_What to work on_
From the entries that follow, copy exactly the lines beginning at the line holding "U16: XNOR 74HC266" and continuing through the line holding "U20: buffer 74HC125".

_Dataset records_
=== Section Start ===

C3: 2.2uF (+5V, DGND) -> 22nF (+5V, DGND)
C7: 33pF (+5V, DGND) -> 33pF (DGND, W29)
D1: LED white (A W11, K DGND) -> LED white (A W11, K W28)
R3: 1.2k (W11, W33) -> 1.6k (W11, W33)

=== Section End ===
=== Section Start ===

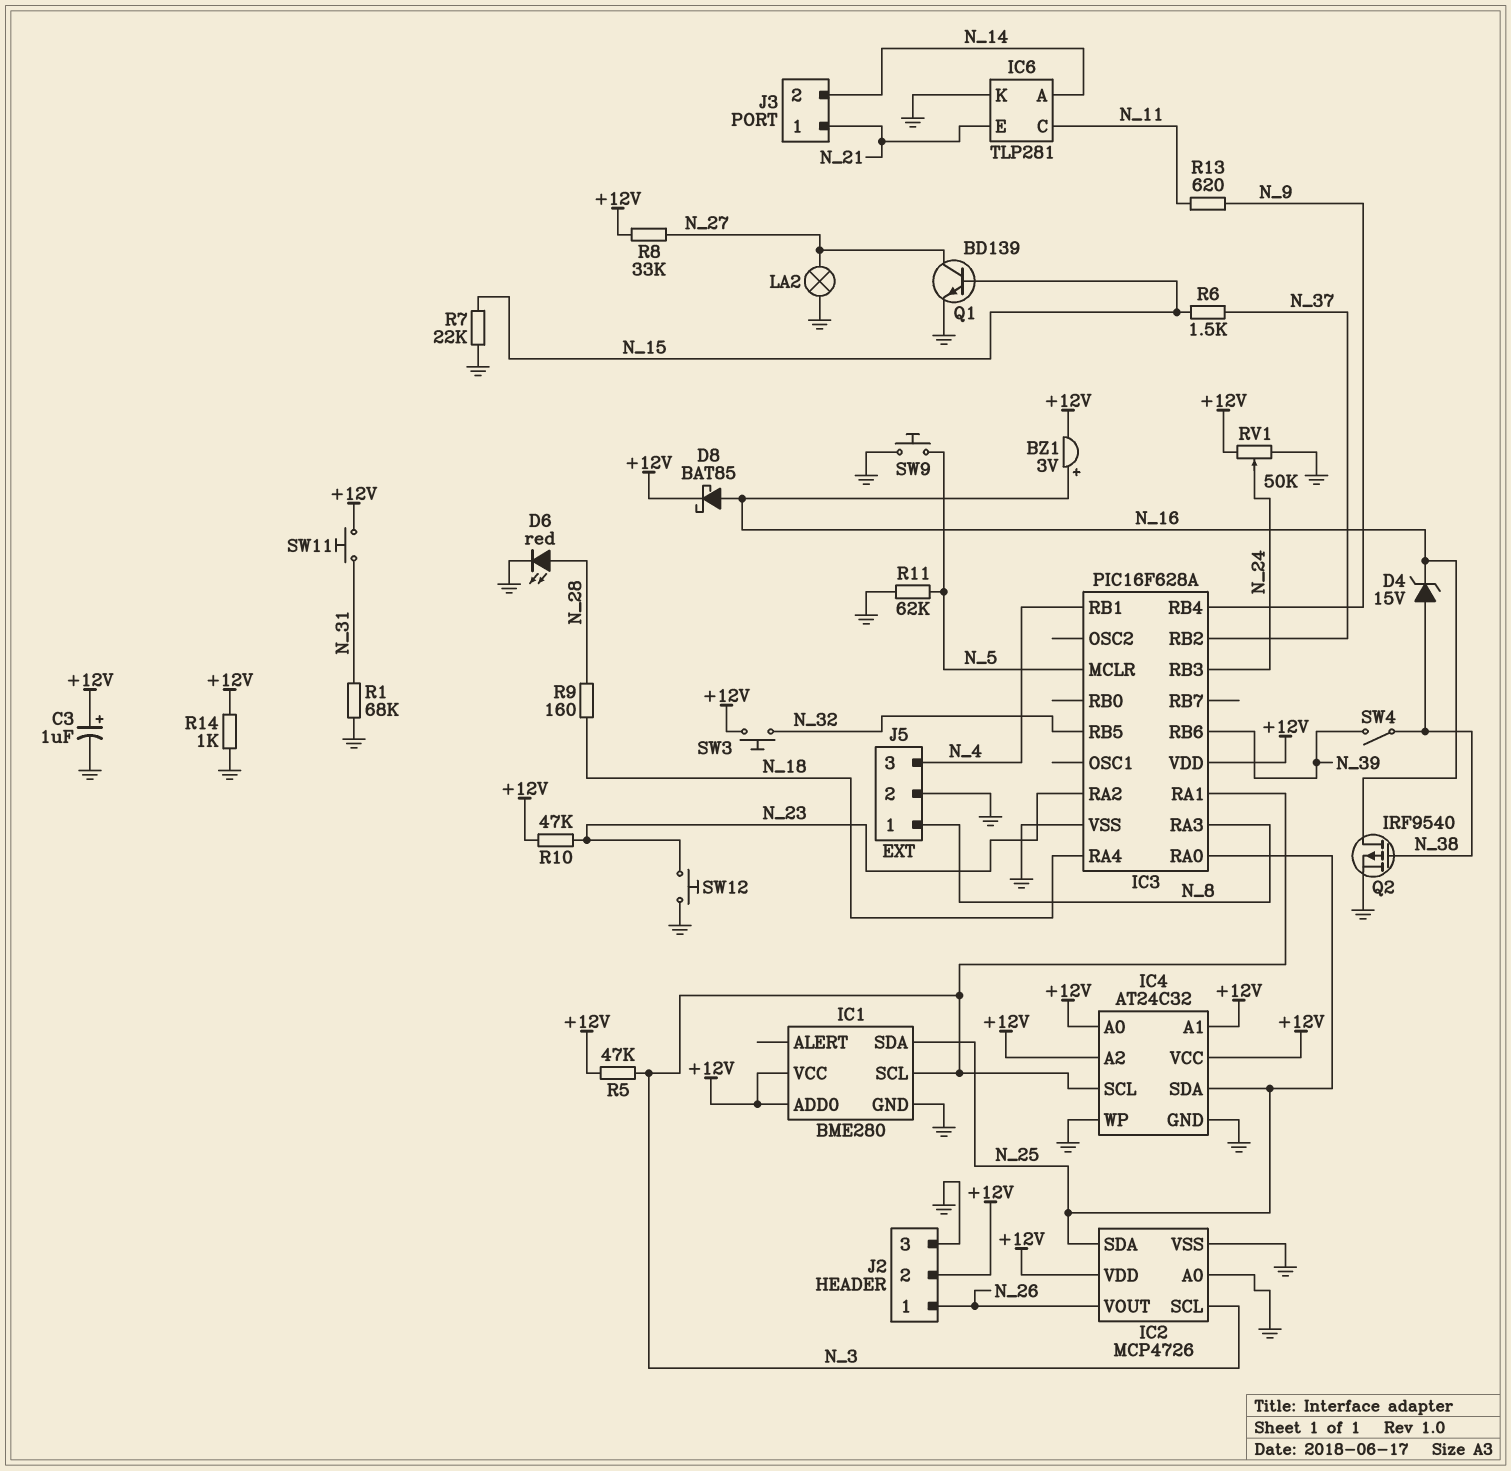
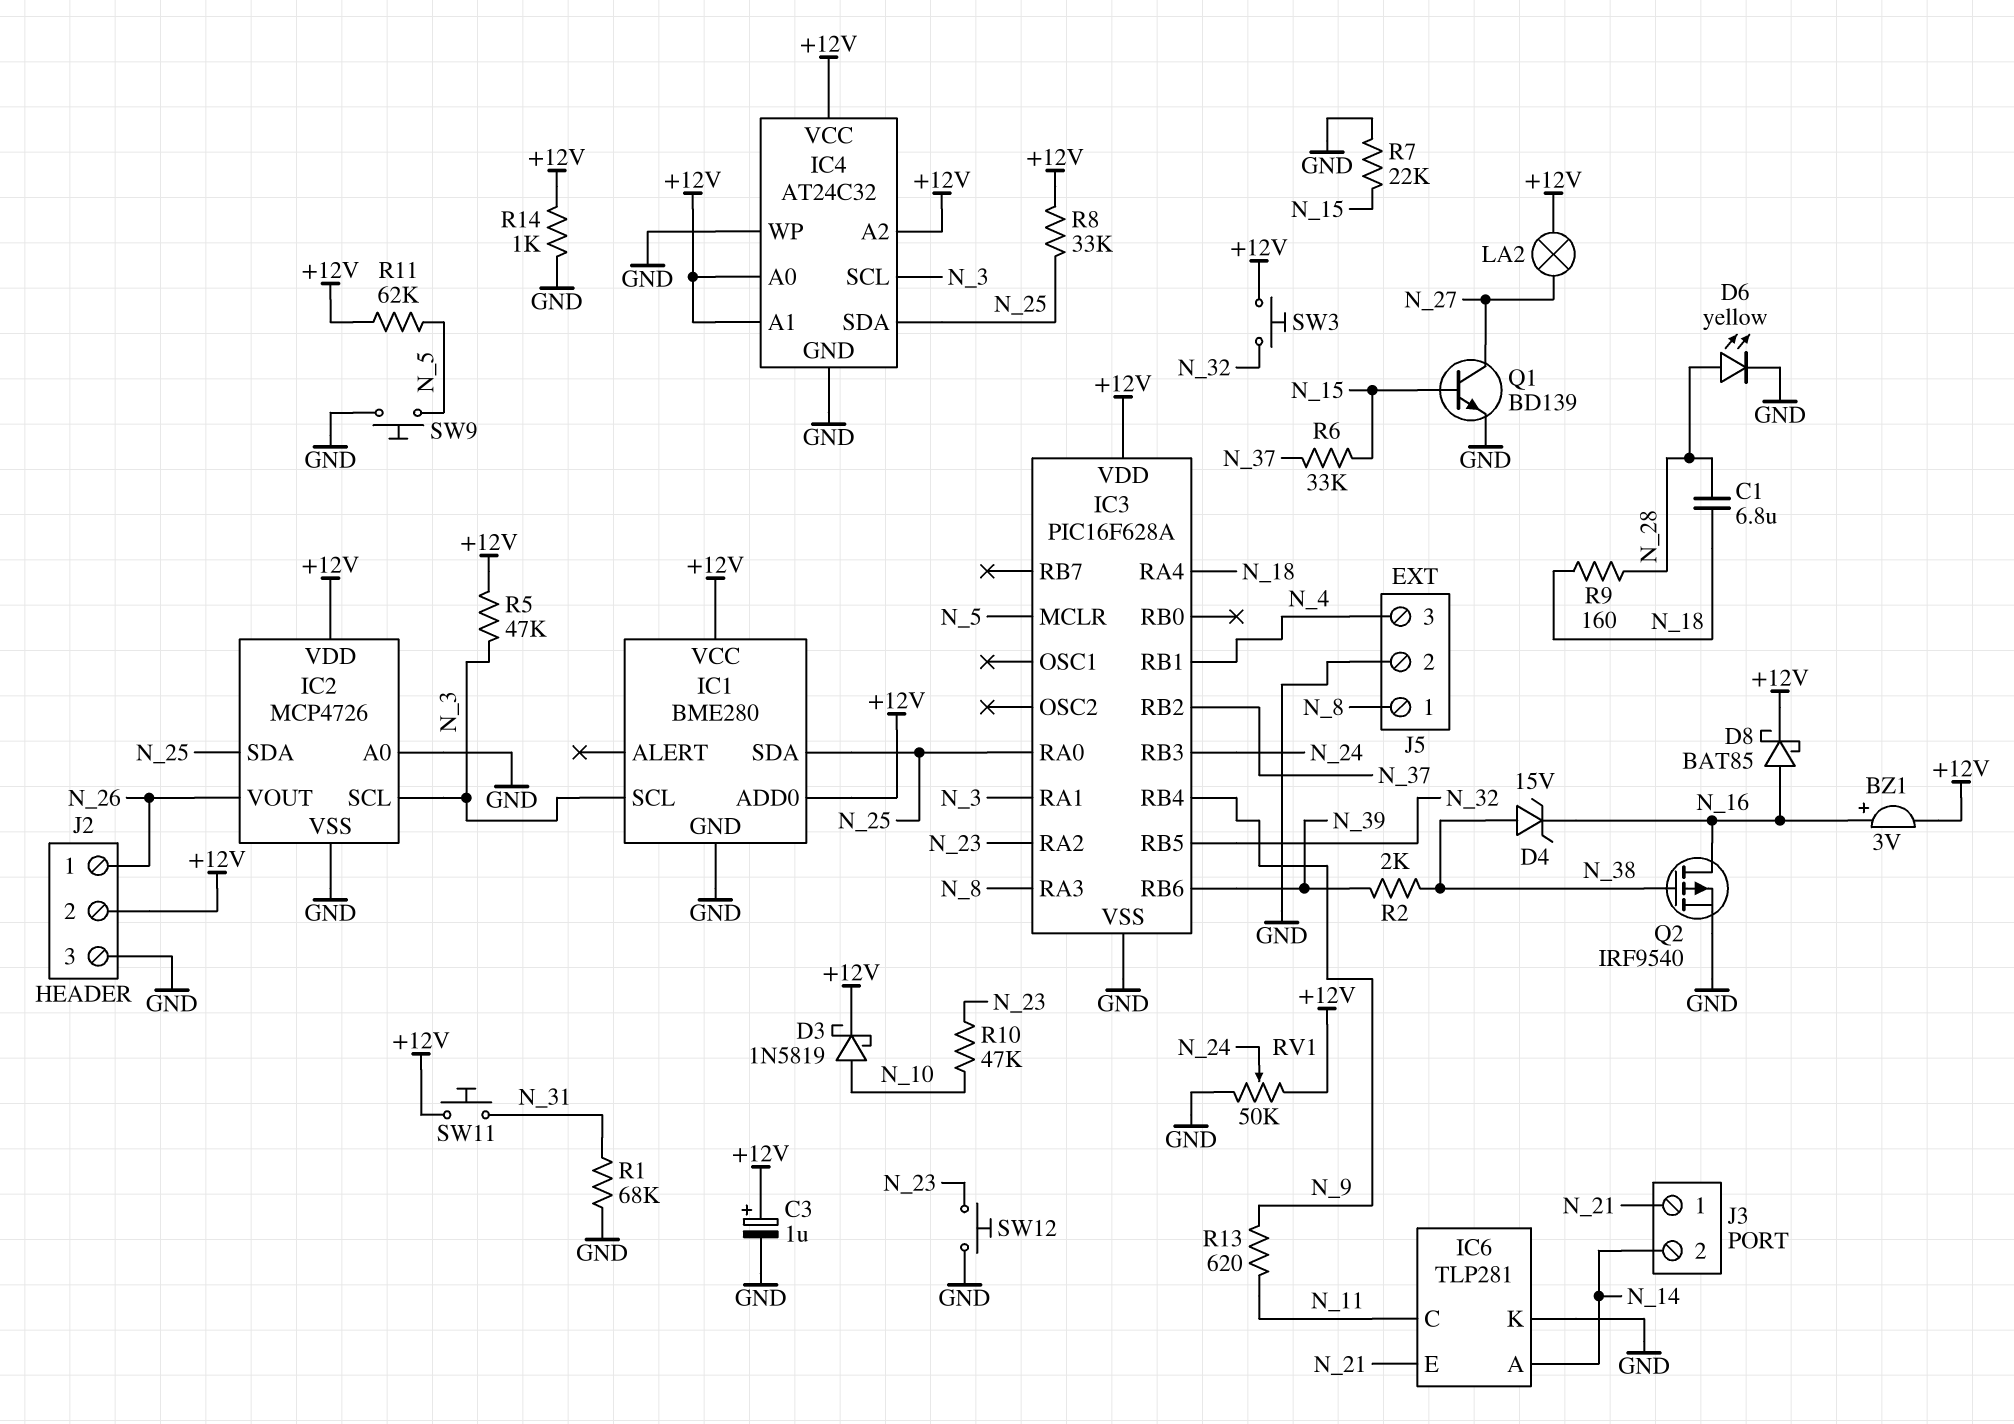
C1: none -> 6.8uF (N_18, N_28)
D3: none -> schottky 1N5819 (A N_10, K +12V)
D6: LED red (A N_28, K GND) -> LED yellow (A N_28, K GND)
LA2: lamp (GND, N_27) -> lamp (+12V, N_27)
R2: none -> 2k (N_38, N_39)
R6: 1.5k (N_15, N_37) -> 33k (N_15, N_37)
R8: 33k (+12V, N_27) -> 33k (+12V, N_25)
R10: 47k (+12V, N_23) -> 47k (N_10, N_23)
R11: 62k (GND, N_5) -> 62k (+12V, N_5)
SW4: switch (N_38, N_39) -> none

=== Section End ===
=== Section Start ===

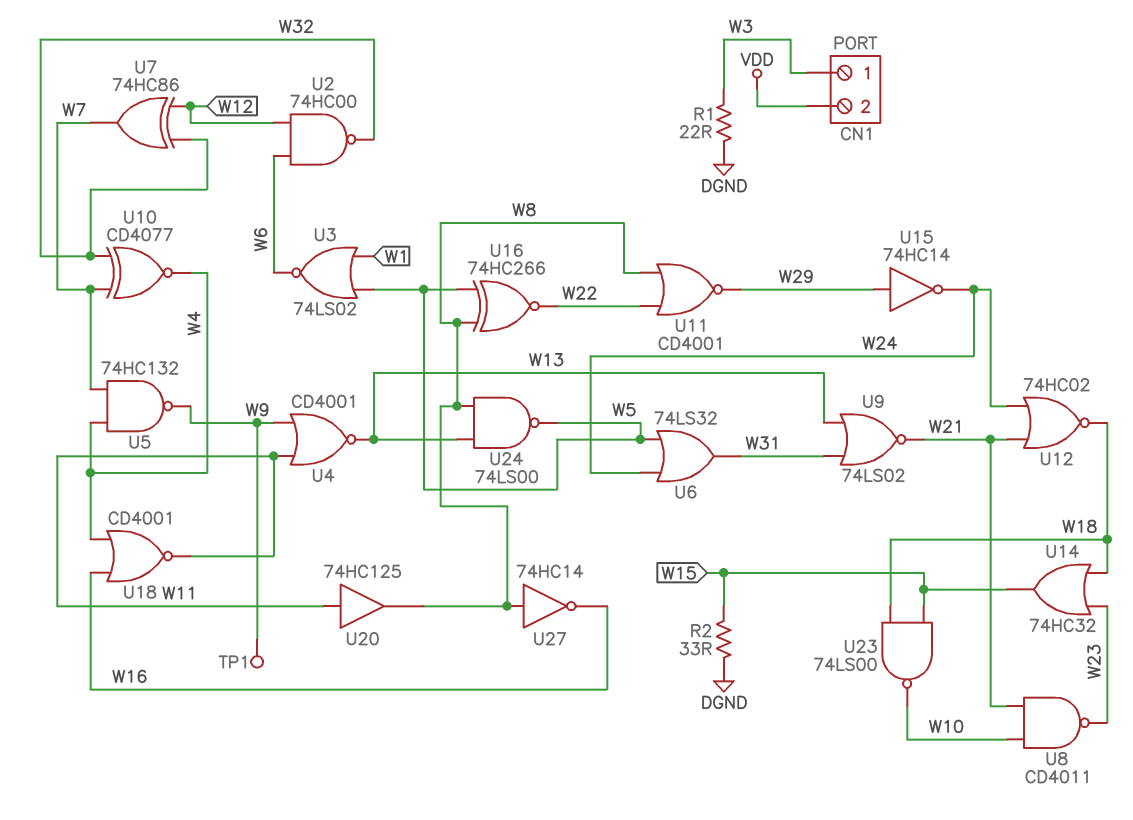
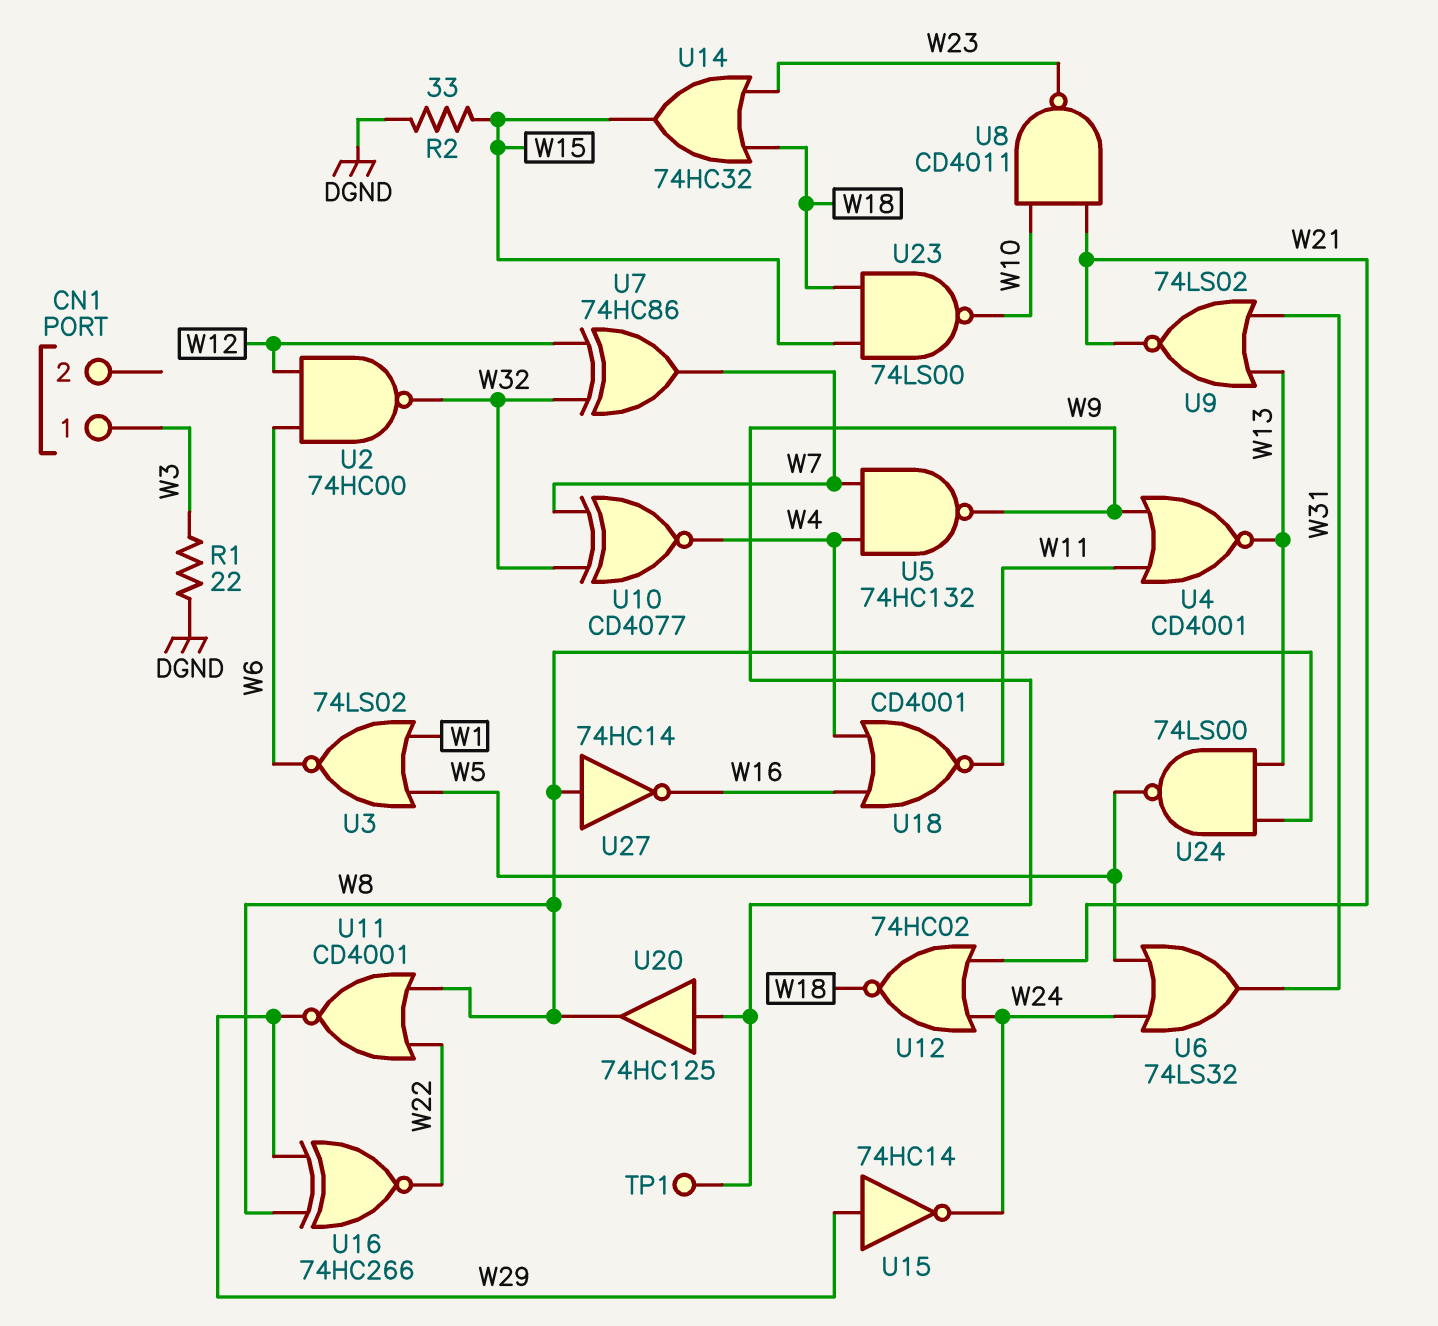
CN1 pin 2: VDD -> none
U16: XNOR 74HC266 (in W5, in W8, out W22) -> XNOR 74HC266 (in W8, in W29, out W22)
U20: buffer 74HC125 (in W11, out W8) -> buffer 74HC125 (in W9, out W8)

=== Section End ===

_Final answer_
U16: XNOR 74HC266 (in W5, in W8, out W22) -> XNOR 74HC266 (in W8, in W29, out W22)
U20: buffer 74HC125 (in W11, out W8) -> buffer 74HC125 (in W9, out W8)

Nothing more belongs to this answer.